DATA EXTRACTS:
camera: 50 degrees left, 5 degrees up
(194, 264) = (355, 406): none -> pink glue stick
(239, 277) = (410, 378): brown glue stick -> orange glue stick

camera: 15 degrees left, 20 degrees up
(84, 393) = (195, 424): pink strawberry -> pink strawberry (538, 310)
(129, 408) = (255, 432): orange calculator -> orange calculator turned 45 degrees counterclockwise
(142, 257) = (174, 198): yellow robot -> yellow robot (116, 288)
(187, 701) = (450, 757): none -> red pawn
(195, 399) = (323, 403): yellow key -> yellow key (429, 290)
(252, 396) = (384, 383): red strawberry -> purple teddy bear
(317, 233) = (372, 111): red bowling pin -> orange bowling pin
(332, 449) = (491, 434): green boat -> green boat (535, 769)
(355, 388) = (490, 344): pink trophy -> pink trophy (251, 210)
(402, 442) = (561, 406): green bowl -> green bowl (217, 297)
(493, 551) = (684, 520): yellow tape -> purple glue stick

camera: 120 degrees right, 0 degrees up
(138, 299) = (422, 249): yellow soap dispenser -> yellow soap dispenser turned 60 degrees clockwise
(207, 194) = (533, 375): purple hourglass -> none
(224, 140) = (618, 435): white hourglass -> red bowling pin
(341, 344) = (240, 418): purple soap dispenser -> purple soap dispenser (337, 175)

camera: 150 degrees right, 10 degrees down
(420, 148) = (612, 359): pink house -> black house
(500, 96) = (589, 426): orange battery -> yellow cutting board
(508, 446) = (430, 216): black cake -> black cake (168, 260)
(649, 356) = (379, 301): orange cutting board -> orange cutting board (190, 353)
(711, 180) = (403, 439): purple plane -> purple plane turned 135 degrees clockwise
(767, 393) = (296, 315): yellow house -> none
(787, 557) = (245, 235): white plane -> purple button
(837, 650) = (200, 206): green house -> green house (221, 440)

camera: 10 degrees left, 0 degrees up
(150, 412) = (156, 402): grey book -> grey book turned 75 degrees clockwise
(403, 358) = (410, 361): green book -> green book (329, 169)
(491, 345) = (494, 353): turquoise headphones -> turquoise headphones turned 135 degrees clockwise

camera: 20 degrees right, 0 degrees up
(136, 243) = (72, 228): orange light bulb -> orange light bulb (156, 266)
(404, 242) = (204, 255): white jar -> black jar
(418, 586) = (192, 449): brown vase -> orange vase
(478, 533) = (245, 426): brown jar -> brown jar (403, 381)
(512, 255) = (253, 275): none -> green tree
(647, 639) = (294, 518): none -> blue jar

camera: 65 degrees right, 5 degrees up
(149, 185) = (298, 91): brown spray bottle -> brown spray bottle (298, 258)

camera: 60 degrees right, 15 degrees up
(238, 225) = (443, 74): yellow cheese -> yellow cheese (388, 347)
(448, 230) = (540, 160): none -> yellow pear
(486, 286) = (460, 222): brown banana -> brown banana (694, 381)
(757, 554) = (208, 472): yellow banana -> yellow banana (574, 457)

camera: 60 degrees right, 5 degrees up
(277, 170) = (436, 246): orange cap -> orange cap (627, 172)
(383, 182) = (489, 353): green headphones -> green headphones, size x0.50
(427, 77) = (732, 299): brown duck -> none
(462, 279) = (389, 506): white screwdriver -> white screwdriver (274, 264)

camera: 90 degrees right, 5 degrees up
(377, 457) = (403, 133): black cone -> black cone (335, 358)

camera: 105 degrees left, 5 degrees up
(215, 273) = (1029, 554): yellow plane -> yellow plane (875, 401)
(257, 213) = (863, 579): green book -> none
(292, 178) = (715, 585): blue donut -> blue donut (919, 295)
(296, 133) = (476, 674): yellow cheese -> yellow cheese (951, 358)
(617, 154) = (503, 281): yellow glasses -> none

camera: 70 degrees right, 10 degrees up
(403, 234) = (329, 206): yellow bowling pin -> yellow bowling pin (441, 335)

REQUIREMENT: Using the data above, transcribe the lines that run from the line with "(512, 255) = (253, 275): none -> green tree" to the line with "camera: 90 degrees right, 5 degrees up", both ends kept, and output nothing else.

ANSWER FOR THIS EXERCISE:
(512, 255) = (253, 275): none -> green tree
(647, 639) = (294, 518): none -> blue jar

camera: 65 degrees right, 5 degrees up
(149, 185) = (298, 91): brown spray bottle -> brown spray bottle (298, 258)

camera: 60 degrees right, 15 degrees up
(238, 225) = (443, 74): yellow cheese -> yellow cheese (388, 347)
(448, 230) = (540, 160): none -> yellow pear
(486, 286) = (460, 222): brown banana -> brown banana (694, 381)
(757, 554) = (208, 472): yellow banana -> yellow banana (574, 457)

camera: 60 degrees right, 5 degrees up
(277, 170) = (436, 246): orange cap -> orange cap (627, 172)
(383, 182) = (489, 353): green headphones -> green headphones, size x0.50
(427, 77) = (732, 299): brown duck -> none
(462, 279) = (389, 506): white screwdriver -> white screwdriver (274, 264)

camera: 90 degrees right, 5 degrees up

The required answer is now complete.